*** RECORDS FOR THE EXERCISE ***
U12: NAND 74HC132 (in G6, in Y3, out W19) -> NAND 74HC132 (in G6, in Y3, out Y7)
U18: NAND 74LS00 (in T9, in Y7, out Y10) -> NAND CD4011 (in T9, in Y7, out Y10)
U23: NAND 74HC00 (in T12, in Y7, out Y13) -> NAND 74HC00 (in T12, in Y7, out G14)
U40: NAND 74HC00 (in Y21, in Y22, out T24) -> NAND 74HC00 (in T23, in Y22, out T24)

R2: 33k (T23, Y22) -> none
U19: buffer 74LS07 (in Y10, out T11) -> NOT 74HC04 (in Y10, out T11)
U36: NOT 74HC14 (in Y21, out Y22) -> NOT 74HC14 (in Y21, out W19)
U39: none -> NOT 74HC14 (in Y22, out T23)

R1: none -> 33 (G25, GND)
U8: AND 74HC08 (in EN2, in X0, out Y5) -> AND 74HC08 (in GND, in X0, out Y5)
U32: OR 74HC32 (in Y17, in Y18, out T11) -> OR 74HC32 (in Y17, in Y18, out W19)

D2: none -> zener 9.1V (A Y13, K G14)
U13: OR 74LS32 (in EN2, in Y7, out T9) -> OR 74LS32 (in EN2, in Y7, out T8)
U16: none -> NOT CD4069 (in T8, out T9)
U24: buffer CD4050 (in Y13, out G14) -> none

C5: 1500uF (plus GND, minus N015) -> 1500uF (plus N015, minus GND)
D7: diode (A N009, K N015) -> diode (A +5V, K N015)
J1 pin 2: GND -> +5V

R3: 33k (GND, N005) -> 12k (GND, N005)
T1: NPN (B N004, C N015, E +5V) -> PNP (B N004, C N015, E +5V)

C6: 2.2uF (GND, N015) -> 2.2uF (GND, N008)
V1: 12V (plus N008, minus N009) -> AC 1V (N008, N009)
*** End of RECORDS FOR THE EXERCISE ***
■ WHAT THIS TASK INVOLVES ■
Show the lines where the word "none" appears in the entries.

■ EXERCISE OUTPUT ■
R2: 33k (T23, Y22) -> none
U39: none -> NOT 74HC14 (in Y22, out T23)
R1: none -> 33 (G25, GND)
D2: none -> zener 9.1V (A Y13, K G14)
U16: none -> NOT CD4069 (in T8, out T9)
U24: buffer CD4050 (in Y13, out G14) -> none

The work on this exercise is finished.